Segment Open
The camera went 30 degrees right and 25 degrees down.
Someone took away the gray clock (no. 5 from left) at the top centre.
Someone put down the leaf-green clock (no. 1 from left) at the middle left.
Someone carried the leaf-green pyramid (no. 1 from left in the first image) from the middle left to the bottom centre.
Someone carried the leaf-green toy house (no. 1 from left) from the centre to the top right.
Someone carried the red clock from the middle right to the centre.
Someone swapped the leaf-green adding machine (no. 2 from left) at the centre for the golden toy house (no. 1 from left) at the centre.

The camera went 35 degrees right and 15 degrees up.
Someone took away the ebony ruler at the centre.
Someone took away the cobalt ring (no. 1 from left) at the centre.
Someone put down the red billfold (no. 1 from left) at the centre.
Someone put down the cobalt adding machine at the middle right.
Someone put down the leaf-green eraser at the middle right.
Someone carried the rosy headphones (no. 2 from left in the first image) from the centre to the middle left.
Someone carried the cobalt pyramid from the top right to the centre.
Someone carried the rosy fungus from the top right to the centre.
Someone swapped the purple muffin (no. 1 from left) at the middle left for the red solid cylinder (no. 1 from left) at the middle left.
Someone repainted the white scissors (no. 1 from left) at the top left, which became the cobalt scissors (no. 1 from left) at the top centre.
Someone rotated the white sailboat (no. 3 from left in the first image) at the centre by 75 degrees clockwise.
Segment Closed
■ What to produce
Nothing but the line with "Someone carried the red" and the lines after it, through the end of the material, should appear in the output, word for word.

■ The answer
Someone carried the red clock from the middle right to the centre.
Someone swapped the leaf-green adding machine (no. 2 from left) at the centre for the golden toy house (no. 1 from left) at the centre.

The camera went 35 degrees right and 15 degrees up.
Someone took away the ebony ruler at the centre.
Someone took away the cobalt ring (no. 1 from left) at the centre.
Someone put down the red billfold (no. 1 from left) at the centre.
Someone put down the cobalt adding machine at the middle right.
Someone put down the leaf-green eraser at the middle right.
Someone carried the rosy headphones (no. 2 from left in the first image) from the centre to the middle left.
Someone carried the cobalt pyramid from the top right to the centre.
Someone carried the rosy fungus from the top right to the centre.
Someone swapped the purple muffin (no. 1 from left) at the middle left for the red solid cylinder (no. 1 from left) at the middle left.
Someone repainted the white scissors (no. 1 from left) at the top left, which became the cobalt scissors (no. 1 from left) at the top centre.
Someone rotated the white sailboat (no. 3 from left in the first image) at the centre by 75 degrees clockwise.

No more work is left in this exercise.